Data extracts START

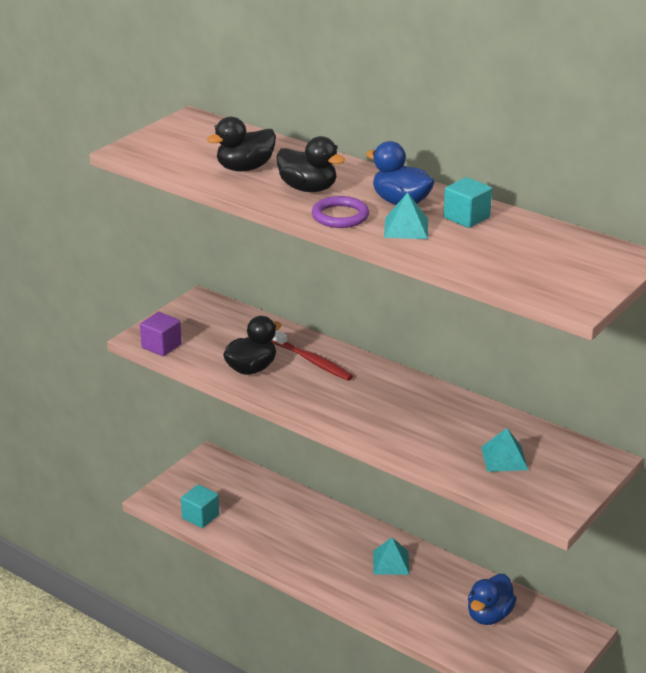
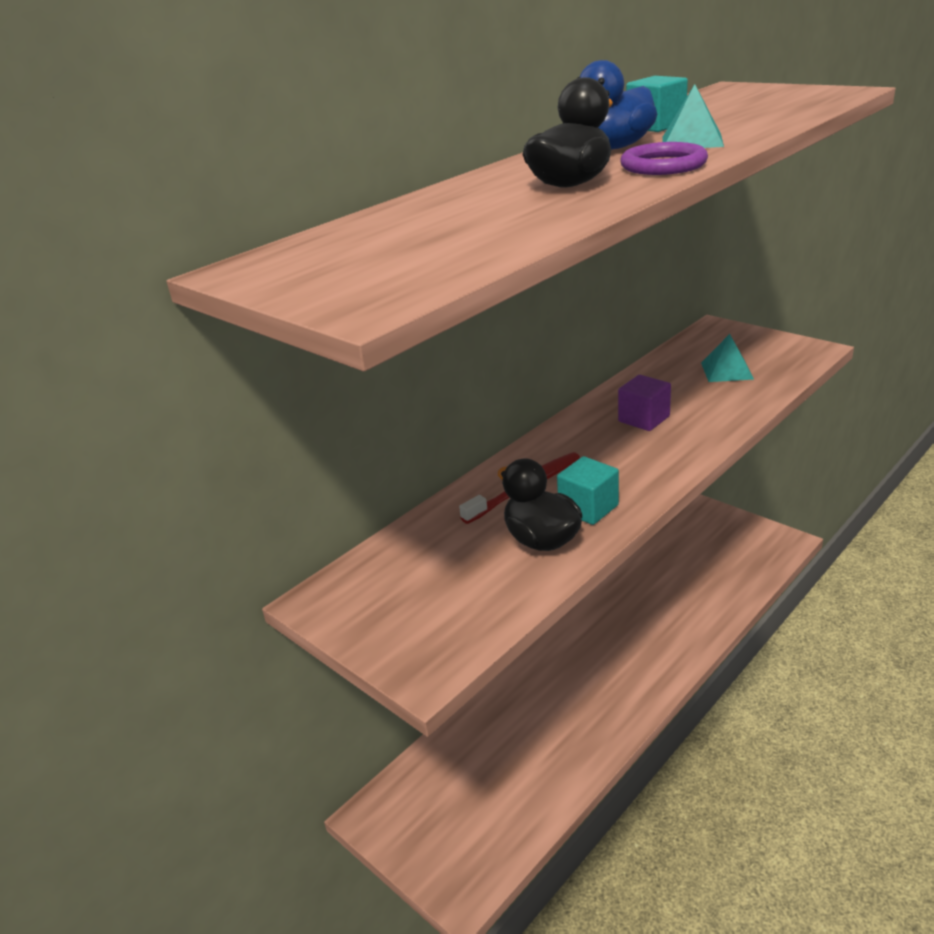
camera: 80 degrees left, 0 degrees up
purple cube [140,312,182,356] -> purple cube moved to [618,375,671,431]
turquoise cube [181,484,219,528] -> turquoise cube moved to [557,456,619,525]
black duck [207,117,276,171] -> none
turquoise pyramid [373,537,410,575] -> none
blue duck [468,574,517,625] -> none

Data extracts END

# What to do
Begin at the first line of the listing and print each line exactly. Stop after the line containing "turquoise pyramid [373,537,410,575] -> none", and omit all pictures.

# Answer to this problem
camera: 80 degrees left, 0 degrees up
purple cube [140,312,182,356] -> purple cube moved to [618,375,671,431]
turquoise cube [181,484,219,528] -> turquoise cube moved to [557,456,619,525]
black duck [207,117,276,171] -> none
turquoise pyramid [373,537,410,575] -> none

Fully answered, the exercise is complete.